[Before-and-after change data]
*** Block opens ***
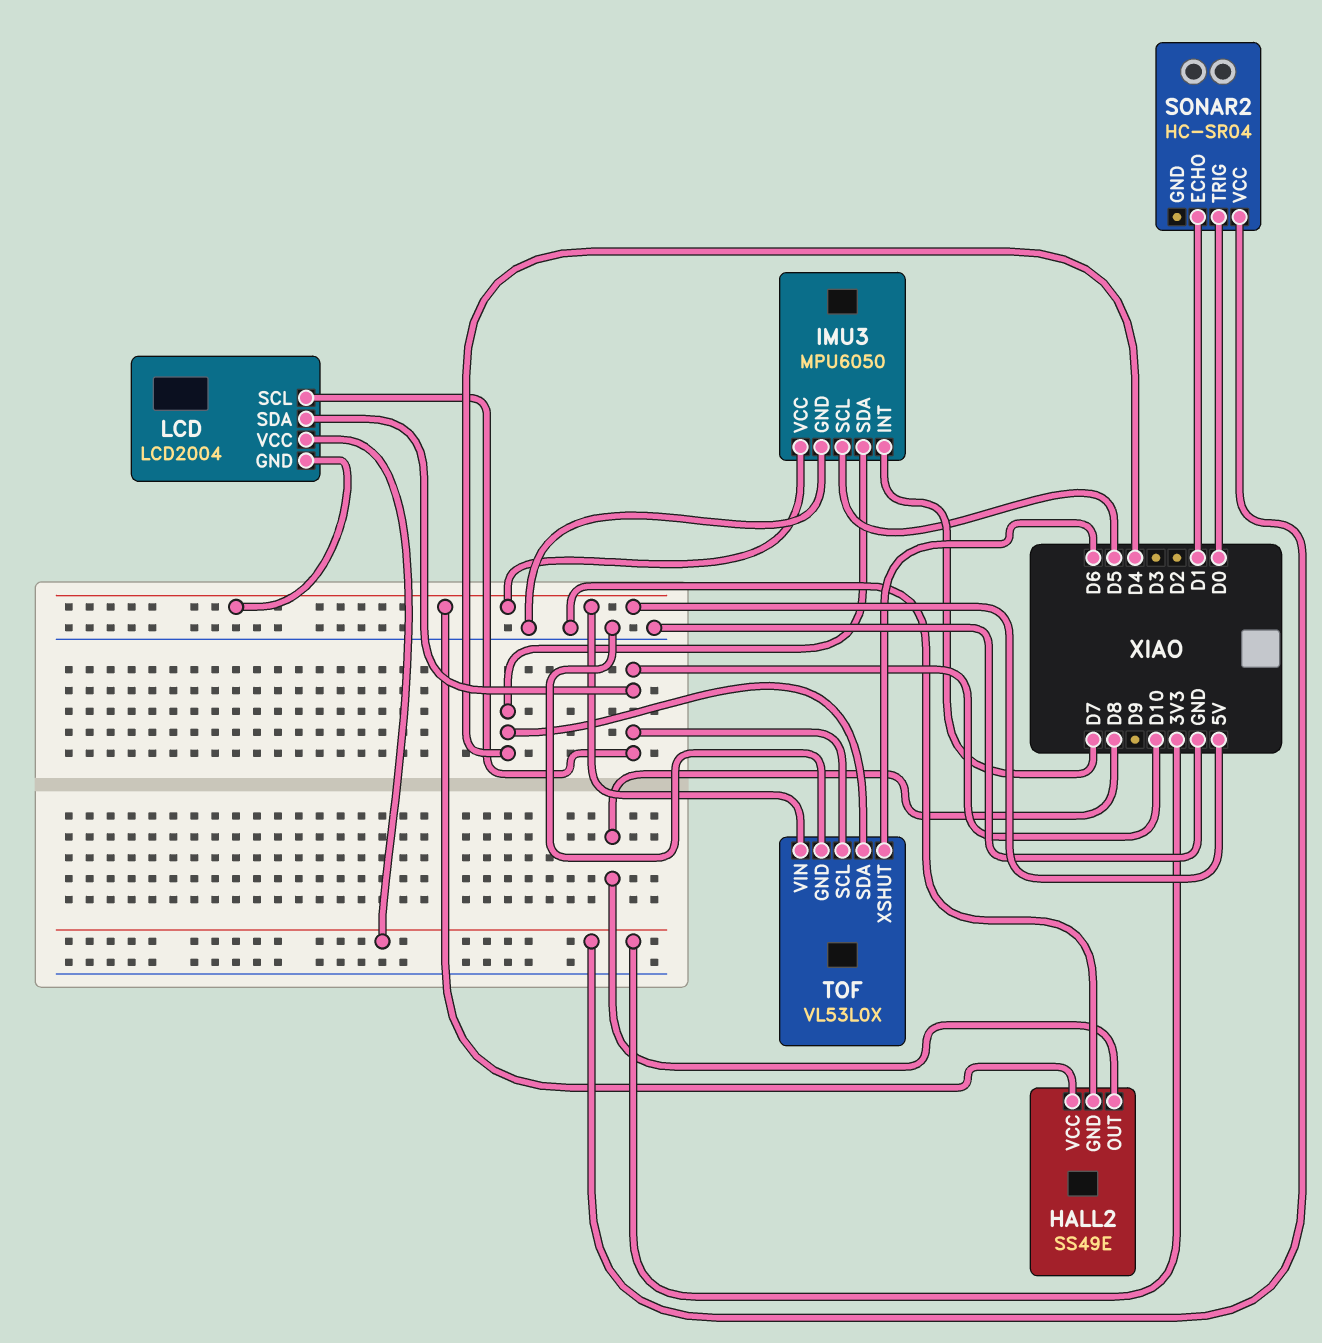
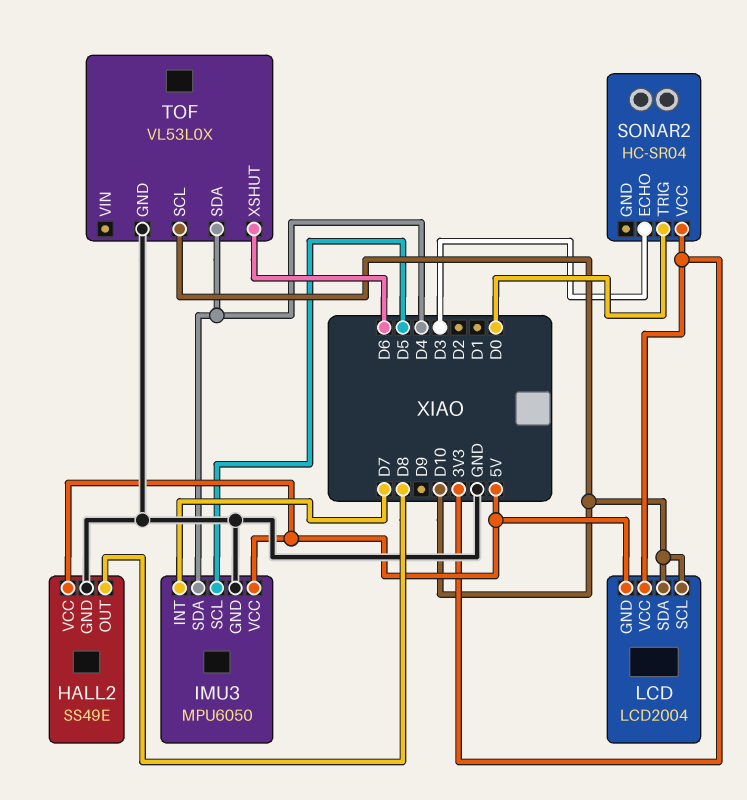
SONAR2 pin ECHO: D1 -> D3
TOF pin VIN: 5V -> none

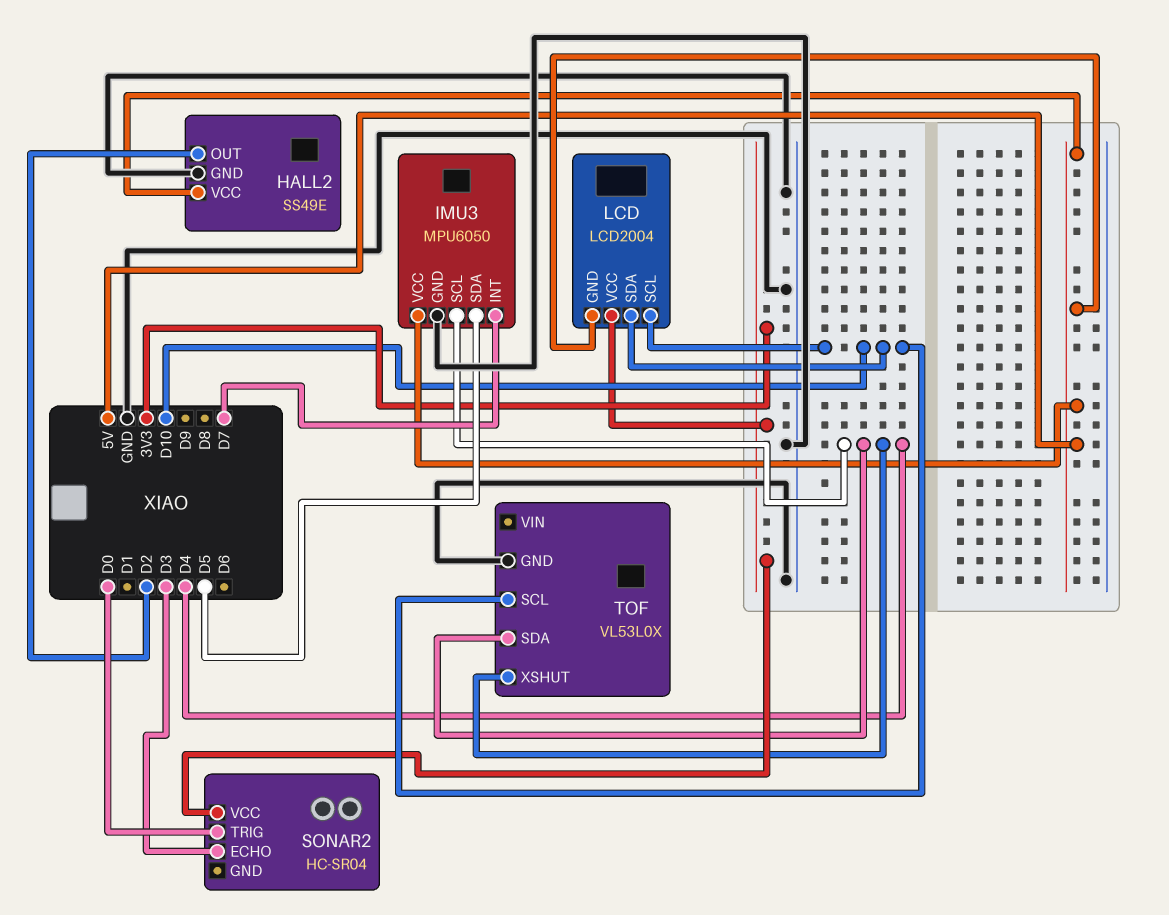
HALL2 pin OUT: D8 -> D2
IMU3 pin SCL: D5 -> D4
IMU3 pin SDA: D4 -> D5
TOF pin XSHUT: D6 -> D4

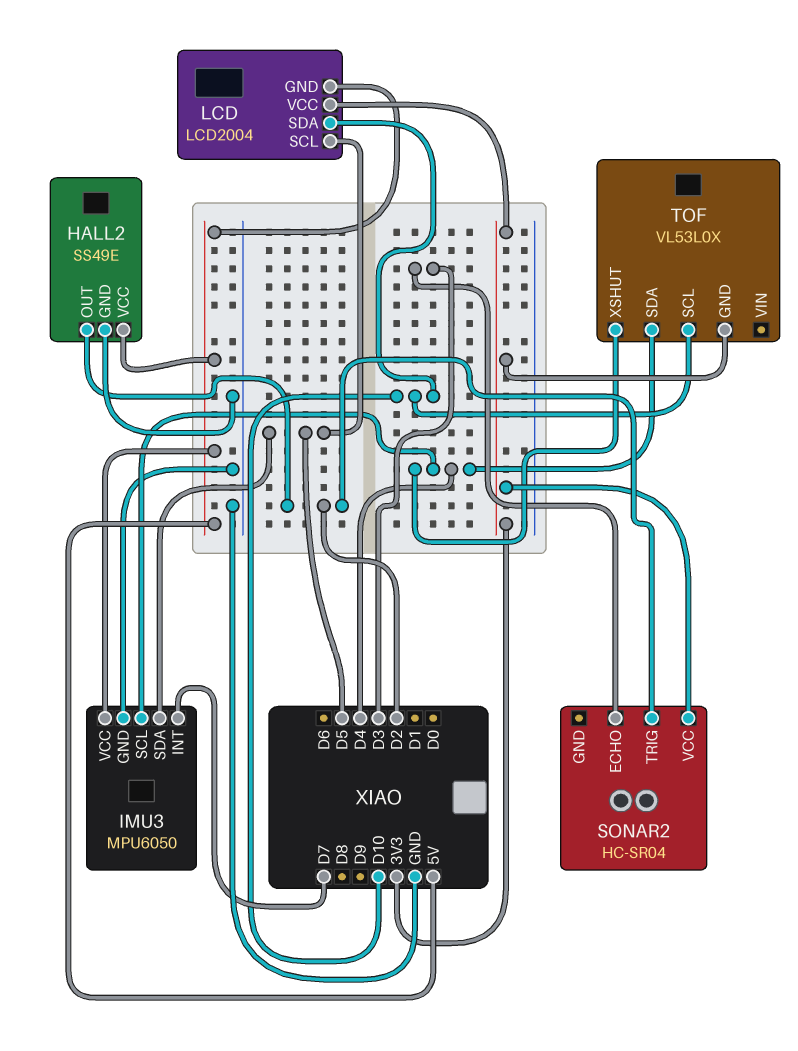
LCD pin SCL: D10 -> D5
SONAR2 pin TRIG: D0 -> D2
TOF pin GND: GND -> 3V3

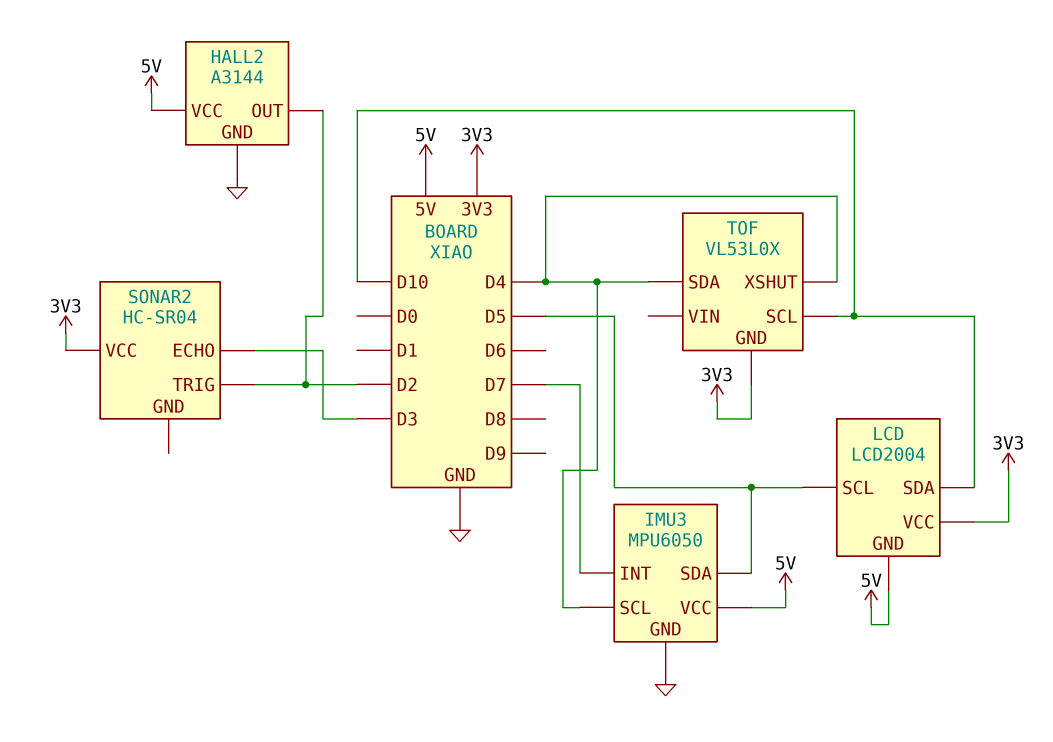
HALL2: SS49E -> A3144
*** Block closes ***
_What you need to do_. Please repeat exactly the lines from the one containing "TOF pin VIN: 5V -> none" through the last line of the records, both included, and leave out the pictures.

_Solution_.
TOF pin VIN: 5V -> none

HALL2 pin OUT: D8 -> D2
IMU3 pin SCL: D5 -> D4
IMU3 pin SDA: D4 -> D5
TOF pin XSHUT: D6 -> D4

LCD pin SCL: D10 -> D5
SONAR2 pin TRIG: D0 -> D2
TOF pin GND: GND -> 3V3

HALL2: SS49E -> A3144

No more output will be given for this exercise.